- _Records for processing_
--- START ---
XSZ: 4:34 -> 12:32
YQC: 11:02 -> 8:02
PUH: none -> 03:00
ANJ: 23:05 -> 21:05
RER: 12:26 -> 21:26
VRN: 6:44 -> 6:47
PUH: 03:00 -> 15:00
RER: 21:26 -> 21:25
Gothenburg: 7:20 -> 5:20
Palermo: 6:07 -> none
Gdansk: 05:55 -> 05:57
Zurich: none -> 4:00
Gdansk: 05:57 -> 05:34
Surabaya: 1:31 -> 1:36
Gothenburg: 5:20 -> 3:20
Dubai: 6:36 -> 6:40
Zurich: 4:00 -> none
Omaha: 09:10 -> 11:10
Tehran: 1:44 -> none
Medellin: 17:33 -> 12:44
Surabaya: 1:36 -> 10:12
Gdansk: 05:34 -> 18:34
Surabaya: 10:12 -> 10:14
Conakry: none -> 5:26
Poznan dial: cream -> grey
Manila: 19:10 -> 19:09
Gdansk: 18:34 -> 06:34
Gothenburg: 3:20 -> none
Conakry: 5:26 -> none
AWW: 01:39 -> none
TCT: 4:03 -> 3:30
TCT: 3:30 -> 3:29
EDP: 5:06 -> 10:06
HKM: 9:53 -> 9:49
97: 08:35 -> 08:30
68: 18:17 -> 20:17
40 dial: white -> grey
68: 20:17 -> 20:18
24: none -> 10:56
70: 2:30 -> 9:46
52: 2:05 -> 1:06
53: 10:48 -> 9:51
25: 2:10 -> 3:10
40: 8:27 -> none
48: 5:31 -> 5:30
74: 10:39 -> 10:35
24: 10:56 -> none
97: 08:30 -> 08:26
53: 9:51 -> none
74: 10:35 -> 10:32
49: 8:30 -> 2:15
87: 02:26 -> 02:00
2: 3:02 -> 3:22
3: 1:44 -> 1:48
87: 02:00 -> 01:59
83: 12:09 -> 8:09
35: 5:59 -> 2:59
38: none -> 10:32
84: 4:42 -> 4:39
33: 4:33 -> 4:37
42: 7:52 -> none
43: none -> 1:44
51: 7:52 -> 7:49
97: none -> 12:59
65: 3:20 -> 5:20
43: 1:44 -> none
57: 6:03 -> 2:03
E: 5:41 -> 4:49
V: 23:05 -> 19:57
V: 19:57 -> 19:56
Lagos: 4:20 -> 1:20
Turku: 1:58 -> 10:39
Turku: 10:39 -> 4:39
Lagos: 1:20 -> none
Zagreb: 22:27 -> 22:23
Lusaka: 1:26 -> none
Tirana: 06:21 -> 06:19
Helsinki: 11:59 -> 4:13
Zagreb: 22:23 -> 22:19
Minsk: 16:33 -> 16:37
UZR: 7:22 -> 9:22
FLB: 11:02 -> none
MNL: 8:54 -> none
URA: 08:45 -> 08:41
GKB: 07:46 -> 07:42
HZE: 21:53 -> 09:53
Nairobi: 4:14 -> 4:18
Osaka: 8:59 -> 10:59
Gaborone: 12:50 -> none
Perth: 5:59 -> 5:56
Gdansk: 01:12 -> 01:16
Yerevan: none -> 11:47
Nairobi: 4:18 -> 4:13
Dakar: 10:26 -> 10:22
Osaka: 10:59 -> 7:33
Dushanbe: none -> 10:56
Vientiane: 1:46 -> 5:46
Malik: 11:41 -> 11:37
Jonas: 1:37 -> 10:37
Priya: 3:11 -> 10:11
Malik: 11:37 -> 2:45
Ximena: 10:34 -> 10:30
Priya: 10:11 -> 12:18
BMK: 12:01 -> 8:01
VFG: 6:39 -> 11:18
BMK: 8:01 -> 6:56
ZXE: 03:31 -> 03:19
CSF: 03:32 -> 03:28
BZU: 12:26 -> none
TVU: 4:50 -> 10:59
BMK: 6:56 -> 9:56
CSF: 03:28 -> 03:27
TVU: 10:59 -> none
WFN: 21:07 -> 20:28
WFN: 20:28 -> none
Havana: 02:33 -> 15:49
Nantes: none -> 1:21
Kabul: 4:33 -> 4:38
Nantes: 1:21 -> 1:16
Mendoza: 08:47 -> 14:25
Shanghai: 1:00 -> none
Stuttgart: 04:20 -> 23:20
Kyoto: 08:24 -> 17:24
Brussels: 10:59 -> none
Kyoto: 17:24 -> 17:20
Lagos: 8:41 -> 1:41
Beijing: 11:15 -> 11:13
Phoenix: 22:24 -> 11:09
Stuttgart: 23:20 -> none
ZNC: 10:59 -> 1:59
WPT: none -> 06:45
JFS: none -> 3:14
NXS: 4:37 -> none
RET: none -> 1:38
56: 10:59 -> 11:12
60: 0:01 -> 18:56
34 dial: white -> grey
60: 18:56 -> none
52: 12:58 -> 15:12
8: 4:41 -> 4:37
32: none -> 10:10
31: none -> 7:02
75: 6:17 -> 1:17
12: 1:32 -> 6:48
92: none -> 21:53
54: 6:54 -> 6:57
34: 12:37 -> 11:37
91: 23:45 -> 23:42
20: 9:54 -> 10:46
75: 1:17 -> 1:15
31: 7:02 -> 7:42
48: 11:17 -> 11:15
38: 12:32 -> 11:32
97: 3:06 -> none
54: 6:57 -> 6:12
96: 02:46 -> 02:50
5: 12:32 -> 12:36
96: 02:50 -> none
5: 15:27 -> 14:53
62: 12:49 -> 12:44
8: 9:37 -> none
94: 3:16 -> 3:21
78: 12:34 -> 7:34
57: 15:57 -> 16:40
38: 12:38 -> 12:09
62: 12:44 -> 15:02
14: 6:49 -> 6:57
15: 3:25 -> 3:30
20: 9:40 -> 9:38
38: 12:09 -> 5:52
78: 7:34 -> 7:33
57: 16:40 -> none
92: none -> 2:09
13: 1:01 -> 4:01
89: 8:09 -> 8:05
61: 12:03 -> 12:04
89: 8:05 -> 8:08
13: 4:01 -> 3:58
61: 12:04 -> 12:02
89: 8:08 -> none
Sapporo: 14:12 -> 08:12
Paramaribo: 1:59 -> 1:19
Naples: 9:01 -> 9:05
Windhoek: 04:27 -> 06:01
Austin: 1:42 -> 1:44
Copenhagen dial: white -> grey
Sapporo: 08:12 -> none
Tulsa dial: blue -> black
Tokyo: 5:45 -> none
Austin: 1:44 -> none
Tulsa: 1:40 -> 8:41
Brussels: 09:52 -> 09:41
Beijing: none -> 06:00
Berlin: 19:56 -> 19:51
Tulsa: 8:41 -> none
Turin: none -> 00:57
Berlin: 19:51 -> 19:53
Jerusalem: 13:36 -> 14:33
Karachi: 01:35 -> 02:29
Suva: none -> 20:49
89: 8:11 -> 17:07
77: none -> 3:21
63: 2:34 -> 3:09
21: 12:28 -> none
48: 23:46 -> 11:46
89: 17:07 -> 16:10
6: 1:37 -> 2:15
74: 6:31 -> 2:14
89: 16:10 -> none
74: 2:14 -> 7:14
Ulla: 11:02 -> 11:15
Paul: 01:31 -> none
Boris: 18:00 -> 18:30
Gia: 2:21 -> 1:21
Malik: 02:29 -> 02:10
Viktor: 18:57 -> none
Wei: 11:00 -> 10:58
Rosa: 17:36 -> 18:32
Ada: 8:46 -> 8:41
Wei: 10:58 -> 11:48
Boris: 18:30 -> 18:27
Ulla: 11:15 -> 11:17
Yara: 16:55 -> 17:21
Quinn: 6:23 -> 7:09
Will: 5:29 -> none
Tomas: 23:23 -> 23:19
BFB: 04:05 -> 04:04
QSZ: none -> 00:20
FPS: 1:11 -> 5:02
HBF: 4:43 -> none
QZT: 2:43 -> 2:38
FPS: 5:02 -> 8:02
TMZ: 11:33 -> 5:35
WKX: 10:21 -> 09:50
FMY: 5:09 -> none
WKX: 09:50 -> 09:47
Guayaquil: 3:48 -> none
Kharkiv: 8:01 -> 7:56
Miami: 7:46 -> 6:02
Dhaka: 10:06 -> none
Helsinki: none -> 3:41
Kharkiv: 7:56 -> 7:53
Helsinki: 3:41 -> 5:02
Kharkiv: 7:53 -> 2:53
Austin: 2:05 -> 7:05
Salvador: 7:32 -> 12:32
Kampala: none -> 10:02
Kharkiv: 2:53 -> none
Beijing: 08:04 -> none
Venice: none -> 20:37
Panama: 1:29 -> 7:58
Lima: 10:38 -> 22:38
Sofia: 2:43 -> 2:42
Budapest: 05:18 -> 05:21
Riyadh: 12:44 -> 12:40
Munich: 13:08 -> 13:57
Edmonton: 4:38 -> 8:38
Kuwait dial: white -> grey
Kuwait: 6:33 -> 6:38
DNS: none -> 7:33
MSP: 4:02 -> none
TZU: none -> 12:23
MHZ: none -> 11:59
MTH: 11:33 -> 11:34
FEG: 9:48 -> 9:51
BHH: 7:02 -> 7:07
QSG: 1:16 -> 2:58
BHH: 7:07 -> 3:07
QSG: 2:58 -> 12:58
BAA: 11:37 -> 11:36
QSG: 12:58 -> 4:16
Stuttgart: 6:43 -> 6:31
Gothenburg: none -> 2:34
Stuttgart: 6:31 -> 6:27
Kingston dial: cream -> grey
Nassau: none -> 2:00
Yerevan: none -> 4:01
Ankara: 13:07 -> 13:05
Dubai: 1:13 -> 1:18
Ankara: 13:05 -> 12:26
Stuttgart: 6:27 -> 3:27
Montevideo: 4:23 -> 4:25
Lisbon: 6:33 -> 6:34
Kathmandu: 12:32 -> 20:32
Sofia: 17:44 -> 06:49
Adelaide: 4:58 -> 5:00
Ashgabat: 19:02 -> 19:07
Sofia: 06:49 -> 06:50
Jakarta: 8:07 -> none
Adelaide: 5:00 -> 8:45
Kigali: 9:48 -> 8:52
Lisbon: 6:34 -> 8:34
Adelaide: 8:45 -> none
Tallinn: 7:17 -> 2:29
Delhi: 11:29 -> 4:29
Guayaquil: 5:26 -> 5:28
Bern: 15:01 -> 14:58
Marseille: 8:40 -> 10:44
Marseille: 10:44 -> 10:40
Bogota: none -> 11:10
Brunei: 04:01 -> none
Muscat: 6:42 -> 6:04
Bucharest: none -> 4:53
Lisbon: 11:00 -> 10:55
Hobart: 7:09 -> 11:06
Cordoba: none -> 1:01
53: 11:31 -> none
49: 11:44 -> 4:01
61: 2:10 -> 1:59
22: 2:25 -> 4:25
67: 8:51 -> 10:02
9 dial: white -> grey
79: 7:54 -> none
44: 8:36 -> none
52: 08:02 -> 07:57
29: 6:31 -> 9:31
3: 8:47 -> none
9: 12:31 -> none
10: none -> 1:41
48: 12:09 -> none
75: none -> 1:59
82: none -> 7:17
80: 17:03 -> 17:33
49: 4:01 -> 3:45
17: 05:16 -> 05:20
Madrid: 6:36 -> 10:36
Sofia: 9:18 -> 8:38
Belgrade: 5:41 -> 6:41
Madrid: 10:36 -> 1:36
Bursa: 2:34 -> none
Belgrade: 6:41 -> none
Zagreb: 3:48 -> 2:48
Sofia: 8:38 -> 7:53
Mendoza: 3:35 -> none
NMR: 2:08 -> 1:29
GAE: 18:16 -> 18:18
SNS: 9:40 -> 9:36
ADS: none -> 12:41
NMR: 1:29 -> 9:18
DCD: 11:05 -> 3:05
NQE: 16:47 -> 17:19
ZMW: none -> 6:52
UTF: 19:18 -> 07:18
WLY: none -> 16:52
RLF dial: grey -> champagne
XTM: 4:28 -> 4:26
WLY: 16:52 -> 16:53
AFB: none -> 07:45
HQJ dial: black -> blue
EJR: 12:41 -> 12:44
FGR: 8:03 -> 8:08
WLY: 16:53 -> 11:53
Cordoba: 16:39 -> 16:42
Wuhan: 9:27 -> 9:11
--- END ---
- _Problem to solve_
Starting at the beginning of the material above and ending with the line containing "Manila: 19:10 -> 19:09", turn those lines into a numbered list and omit any blank lines.

- _Task response_
1. XSZ: 4:34 -> 12:32
2. YQC: 11:02 -> 8:02
3. PUH: none -> 03:00
4. ANJ: 23:05 -> 21:05
5. RER: 12:26 -> 21:26
6. VRN: 6:44 -> 6:47
7. PUH: 03:00 -> 15:00
8. RER: 21:26 -> 21:25
9. Gothenburg: 7:20 -> 5:20
10. Palermo: 6:07 -> none
11. Gdansk: 05:55 -> 05:57
12. Zurich: none -> 4:00
13. Gdansk: 05:57 -> 05:34
14. Surabaya: 1:31 -> 1:36
15. Gothenburg: 5:20 -> 3:20
16. Dubai: 6:36 -> 6:40
17. Zurich: 4:00 -> none
18. Omaha: 09:10 -> 11:10
19. Tehran: 1:44 -> none
20. Medellin: 17:33 -> 12:44
21. Surabaya: 1:36 -> 10:12
22. Gdansk: 05:34 -> 18:34
23. Surabaya: 10:12 -> 10:14
24. Conakry: none -> 5:26
25. Poznan dial: cream -> grey
26. Manila: 19:10 -> 19:09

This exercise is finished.